§ WRITTEN INSTRUCTION
Return every line below that contains the string "shortInstrumentName".

[Stored data entries]
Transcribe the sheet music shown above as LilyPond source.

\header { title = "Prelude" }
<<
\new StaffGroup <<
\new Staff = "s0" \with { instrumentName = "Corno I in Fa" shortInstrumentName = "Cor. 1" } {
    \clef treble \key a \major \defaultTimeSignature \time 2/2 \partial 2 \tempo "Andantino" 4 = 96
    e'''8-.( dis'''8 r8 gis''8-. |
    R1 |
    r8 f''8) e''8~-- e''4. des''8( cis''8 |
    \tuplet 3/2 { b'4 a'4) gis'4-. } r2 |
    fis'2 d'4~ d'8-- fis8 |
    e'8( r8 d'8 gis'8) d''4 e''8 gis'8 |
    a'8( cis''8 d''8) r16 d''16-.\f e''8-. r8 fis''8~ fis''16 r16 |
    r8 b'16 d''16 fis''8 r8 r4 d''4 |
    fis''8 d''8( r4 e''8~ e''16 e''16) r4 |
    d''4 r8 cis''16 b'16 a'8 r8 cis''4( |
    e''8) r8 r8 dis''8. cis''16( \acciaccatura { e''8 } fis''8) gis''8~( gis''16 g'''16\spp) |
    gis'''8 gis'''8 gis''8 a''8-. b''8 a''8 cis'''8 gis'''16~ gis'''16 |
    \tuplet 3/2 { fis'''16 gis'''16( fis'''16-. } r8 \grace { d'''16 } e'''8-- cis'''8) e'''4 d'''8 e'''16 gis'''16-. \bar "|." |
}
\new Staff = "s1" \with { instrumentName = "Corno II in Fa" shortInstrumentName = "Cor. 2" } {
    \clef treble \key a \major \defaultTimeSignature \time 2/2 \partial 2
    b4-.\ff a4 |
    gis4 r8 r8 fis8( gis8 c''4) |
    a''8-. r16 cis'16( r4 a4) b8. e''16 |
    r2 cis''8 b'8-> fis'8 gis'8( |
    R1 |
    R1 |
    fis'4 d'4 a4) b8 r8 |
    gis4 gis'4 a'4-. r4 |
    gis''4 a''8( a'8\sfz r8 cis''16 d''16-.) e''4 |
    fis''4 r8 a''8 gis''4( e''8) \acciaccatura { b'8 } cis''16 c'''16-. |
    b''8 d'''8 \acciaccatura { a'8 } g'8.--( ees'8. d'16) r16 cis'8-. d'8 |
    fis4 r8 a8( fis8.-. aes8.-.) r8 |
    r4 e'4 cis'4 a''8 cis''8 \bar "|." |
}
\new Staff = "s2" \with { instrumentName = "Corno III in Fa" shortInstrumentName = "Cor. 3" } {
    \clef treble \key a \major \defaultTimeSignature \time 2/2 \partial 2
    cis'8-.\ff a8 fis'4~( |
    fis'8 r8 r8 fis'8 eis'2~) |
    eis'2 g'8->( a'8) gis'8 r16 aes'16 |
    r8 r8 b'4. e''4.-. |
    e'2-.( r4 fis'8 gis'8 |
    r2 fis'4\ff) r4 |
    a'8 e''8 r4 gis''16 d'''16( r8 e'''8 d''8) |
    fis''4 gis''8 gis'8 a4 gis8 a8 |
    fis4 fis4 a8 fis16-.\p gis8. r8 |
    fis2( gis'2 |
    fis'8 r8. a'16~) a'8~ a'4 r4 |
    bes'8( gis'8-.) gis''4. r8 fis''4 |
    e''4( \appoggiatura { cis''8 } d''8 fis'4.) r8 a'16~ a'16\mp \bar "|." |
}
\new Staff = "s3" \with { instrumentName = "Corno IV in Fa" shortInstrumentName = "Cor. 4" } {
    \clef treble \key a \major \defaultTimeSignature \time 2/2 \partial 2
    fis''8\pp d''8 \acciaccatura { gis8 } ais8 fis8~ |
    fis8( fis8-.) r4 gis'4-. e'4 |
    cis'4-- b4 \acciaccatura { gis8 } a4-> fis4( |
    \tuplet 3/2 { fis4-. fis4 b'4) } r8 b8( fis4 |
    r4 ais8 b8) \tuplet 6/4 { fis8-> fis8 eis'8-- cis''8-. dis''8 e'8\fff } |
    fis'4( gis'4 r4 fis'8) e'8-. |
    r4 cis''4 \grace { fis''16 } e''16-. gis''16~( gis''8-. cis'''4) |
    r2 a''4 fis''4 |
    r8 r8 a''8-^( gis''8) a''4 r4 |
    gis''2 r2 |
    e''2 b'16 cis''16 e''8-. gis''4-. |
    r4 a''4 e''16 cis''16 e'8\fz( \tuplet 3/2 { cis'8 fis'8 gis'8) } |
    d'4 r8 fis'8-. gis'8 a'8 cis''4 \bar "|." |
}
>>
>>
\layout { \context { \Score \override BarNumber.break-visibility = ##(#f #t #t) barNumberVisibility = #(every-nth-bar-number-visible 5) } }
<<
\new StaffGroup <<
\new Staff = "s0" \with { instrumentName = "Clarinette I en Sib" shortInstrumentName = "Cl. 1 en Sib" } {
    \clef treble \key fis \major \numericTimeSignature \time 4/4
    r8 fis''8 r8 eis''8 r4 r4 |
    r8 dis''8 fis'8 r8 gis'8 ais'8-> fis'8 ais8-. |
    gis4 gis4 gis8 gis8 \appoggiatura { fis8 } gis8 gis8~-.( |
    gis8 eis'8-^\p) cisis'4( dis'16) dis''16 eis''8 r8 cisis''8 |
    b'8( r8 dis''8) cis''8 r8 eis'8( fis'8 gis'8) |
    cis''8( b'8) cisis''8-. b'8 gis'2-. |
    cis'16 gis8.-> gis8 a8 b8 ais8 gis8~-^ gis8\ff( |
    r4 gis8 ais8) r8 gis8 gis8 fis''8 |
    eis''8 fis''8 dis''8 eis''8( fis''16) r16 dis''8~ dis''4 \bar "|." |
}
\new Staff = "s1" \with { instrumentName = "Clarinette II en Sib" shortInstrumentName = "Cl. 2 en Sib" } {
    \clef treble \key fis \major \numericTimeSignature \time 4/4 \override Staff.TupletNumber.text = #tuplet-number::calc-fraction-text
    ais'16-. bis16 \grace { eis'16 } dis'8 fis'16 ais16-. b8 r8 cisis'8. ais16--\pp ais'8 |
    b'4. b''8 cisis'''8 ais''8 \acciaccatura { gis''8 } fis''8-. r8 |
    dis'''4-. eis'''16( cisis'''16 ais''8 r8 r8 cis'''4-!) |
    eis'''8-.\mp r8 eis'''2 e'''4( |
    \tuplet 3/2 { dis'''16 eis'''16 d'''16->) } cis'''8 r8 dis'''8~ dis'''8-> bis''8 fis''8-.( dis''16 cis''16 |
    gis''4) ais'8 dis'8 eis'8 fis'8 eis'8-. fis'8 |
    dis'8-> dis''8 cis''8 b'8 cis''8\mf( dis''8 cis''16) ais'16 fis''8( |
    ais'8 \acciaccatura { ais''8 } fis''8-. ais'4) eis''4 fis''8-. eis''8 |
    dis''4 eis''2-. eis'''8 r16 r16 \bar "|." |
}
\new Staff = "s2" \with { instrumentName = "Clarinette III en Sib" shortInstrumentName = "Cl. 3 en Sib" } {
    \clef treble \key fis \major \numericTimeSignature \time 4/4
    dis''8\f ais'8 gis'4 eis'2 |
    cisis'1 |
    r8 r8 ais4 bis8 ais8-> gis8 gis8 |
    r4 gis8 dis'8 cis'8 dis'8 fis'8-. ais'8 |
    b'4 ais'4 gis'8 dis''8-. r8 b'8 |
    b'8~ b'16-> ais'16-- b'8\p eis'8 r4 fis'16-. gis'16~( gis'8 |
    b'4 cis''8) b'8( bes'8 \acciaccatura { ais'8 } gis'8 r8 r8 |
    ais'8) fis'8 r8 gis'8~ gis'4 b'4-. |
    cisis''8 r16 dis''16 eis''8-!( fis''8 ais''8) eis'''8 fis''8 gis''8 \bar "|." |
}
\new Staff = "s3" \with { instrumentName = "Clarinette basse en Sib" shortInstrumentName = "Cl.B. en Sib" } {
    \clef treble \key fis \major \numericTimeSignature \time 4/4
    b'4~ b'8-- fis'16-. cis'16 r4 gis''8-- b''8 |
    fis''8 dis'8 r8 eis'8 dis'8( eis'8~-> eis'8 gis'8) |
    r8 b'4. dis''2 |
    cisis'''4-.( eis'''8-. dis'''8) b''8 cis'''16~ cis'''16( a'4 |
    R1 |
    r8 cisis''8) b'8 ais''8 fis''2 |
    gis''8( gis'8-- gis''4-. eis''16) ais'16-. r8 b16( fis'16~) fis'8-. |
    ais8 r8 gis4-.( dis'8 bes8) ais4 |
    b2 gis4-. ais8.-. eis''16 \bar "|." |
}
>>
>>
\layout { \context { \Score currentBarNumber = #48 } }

§ TASK OUTPUT
\new Staff = "s0" \with { instrumentName = "Corno I in Fa" shortInstrumentName = "Cor. 1" } {
\new Staff = "s1" \with { instrumentName = "Corno II in Fa" shortInstrumentName = "Cor. 2" } {
\new Staff = "s2" \with { instrumentName = "Corno III in Fa" shortInstrumentName = "Cor. 3" } {
\new Staff = "s3" \with { instrumentName = "Corno IV in Fa" shortInstrumentName = "Cor. 4" } {
\new Staff = "s0" \with { instrumentName = "Clarinette I en Sib" shortInstrumentName = "Cl. 1 en Sib" } {
\new Staff = "s1" \with { instrumentName = "Clarinette II en Sib" shortInstrumentName = "Cl. 2 en Sib" } {
\new Staff = "s2" \with { instrumentName = "Clarinette III en Sib" shortInstrumentName = "Cl. 3 en Sib" } {
\new Staff = "s3" \with { instrumentName = "Clarinette basse en Sib" shortInstrumentName = "Cl.B. en Sib" } {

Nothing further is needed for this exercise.